TASK TO CARRY OUT:
Only one part of the listing is needed: the lines from the one with "STEPPER pin IN2: RX2 -> D4" through the last line, copied exactly and free of pictures.

TASK INPUT:
------------------------------
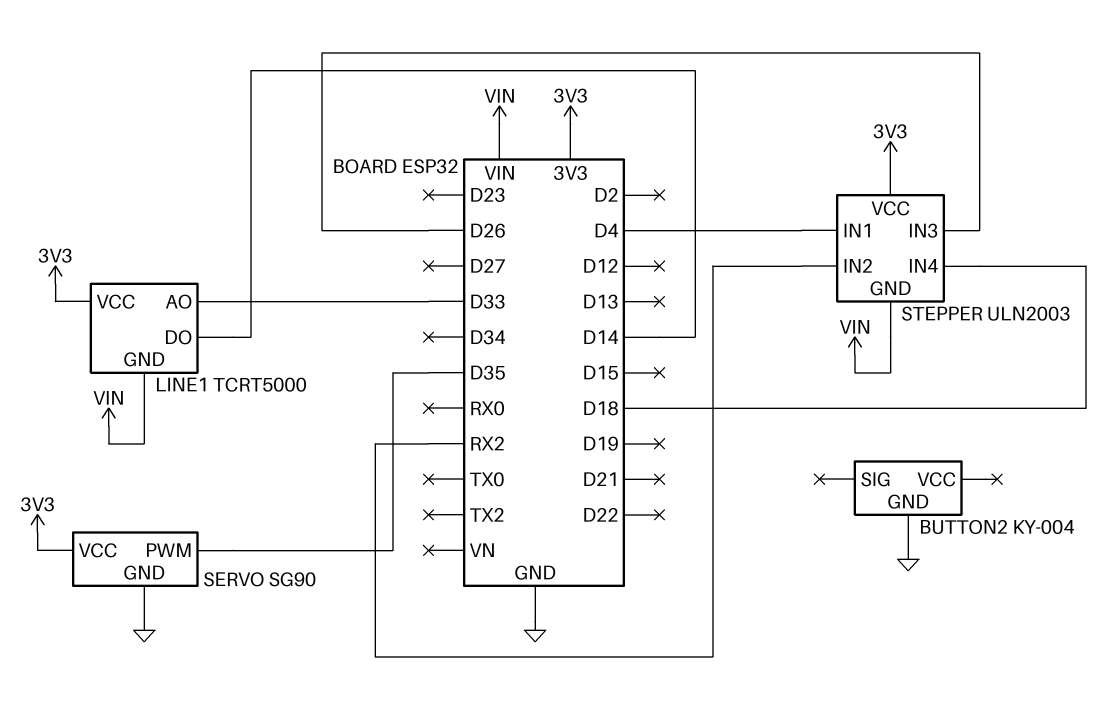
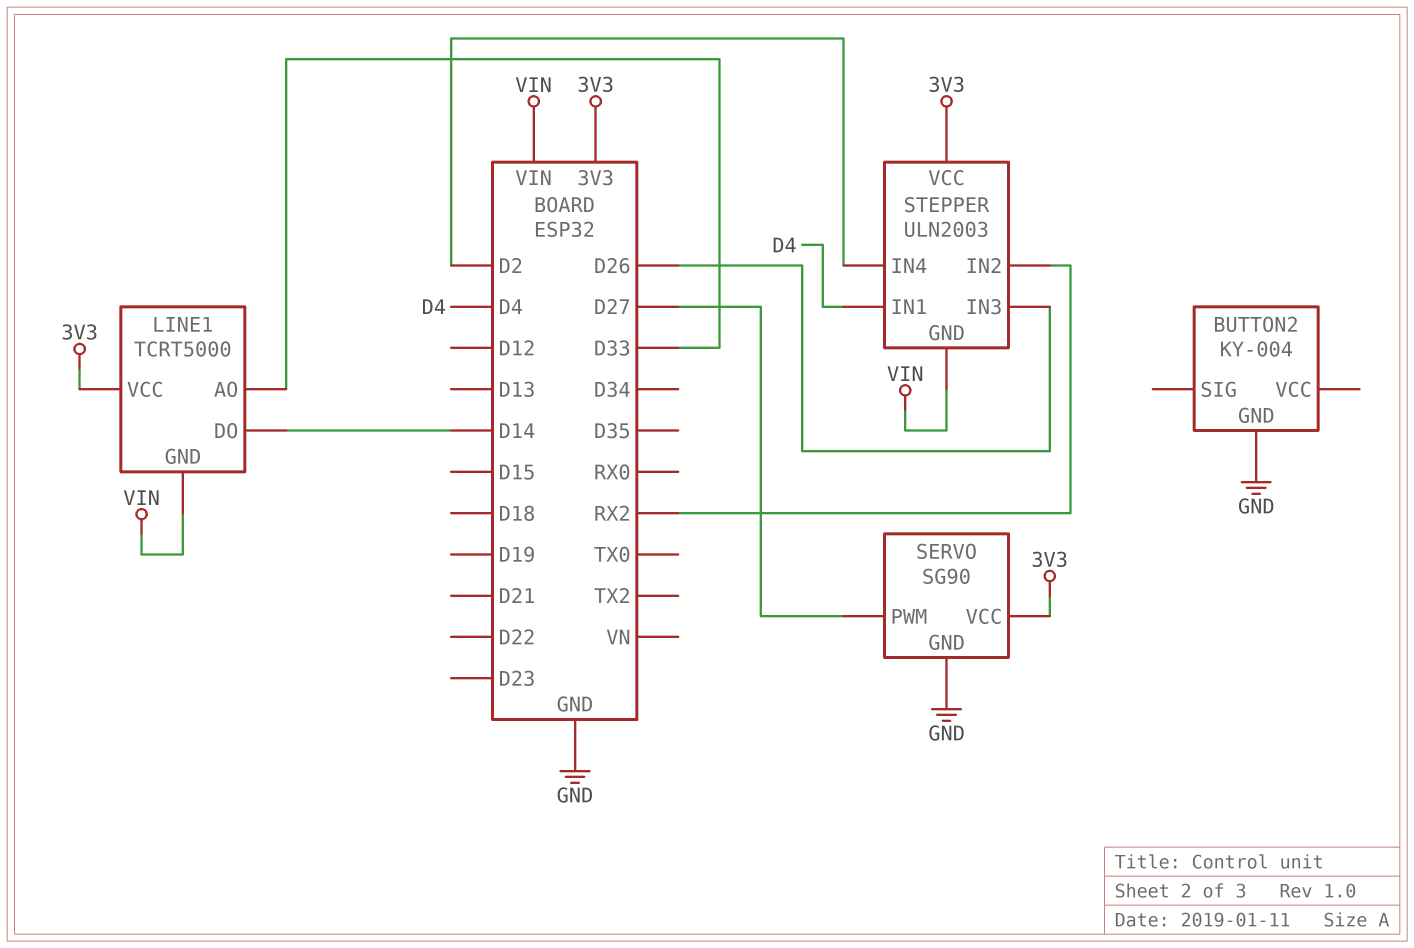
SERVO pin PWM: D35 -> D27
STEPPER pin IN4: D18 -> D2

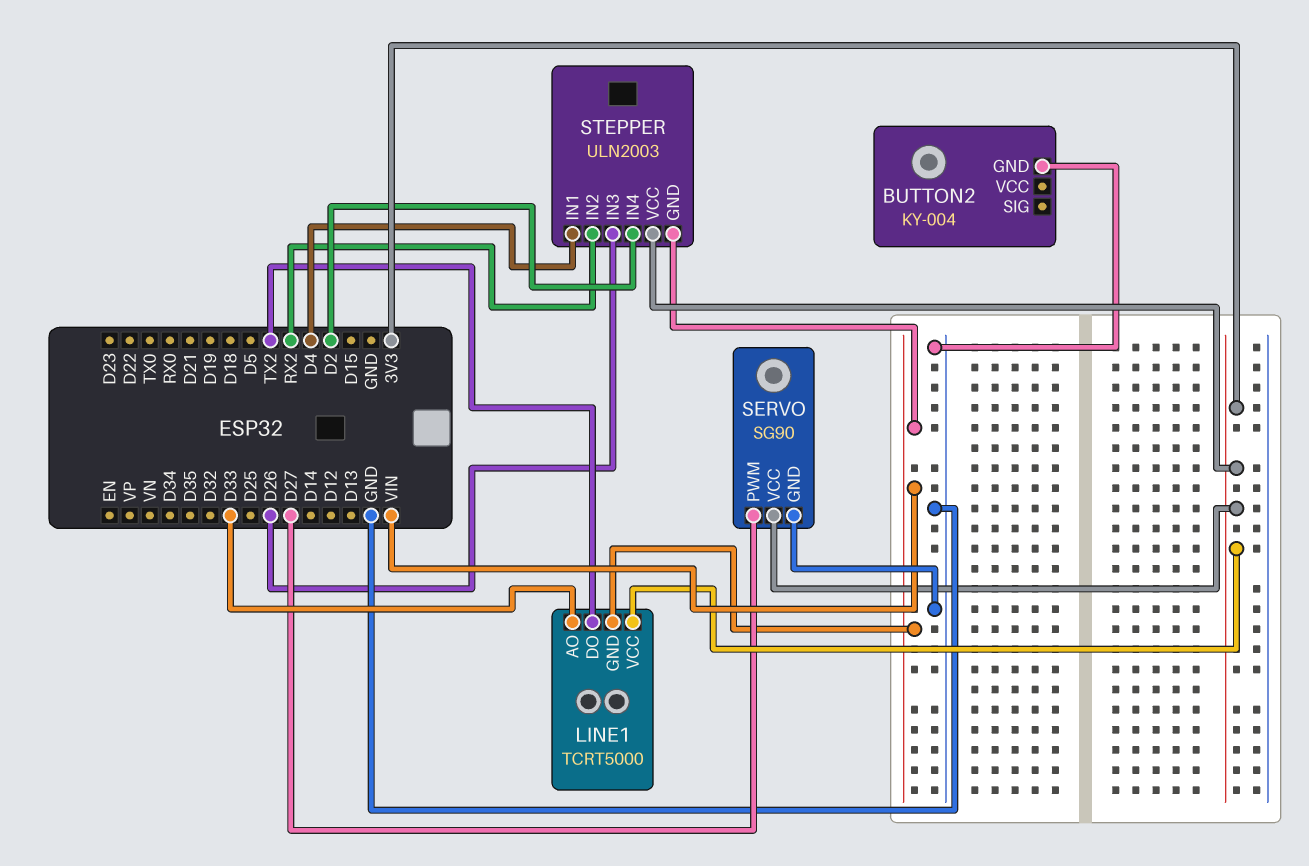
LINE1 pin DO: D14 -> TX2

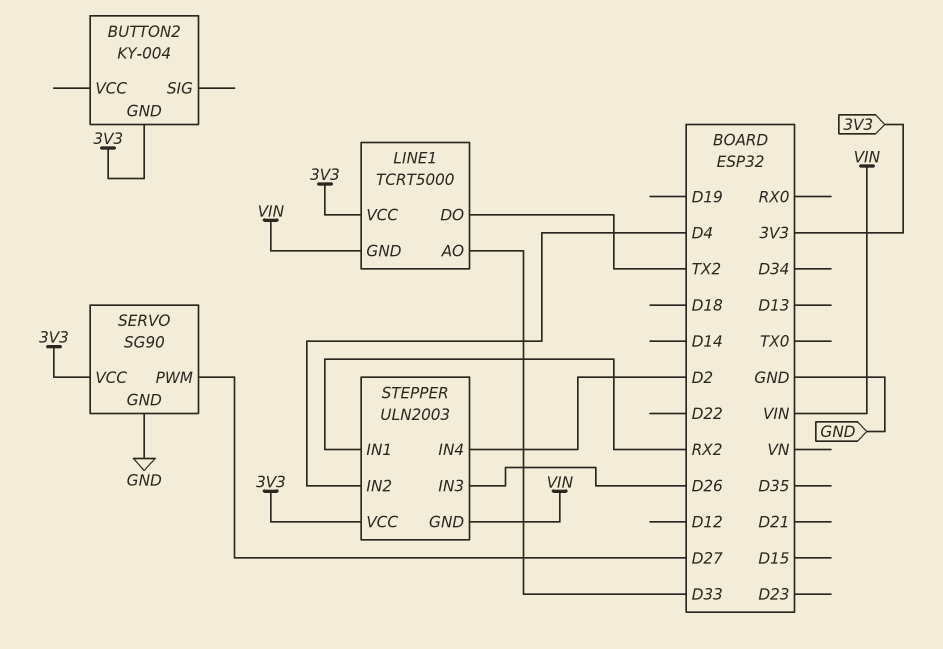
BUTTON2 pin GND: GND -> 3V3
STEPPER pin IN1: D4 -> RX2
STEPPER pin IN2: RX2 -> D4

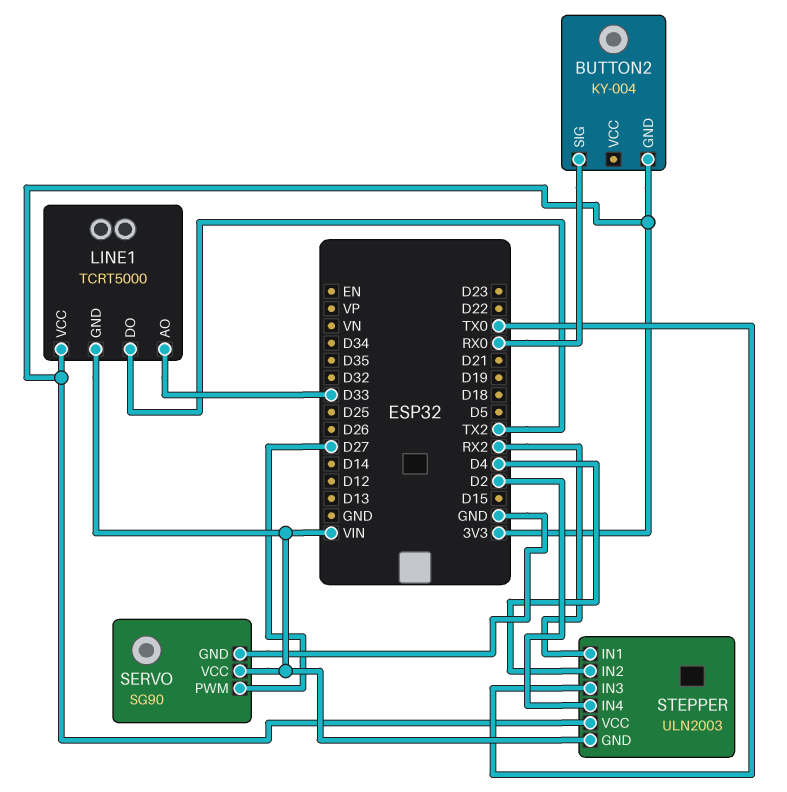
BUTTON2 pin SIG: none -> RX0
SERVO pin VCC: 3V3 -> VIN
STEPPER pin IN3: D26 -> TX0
------------------------------
RESULT BELOW:
STEPPER pin IN2: RX2 -> D4

BUTTON2 pin SIG: none -> RX0
SERVO pin VCC: 3V3 -> VIN
STEPPER pin IN3: D26 -> TX0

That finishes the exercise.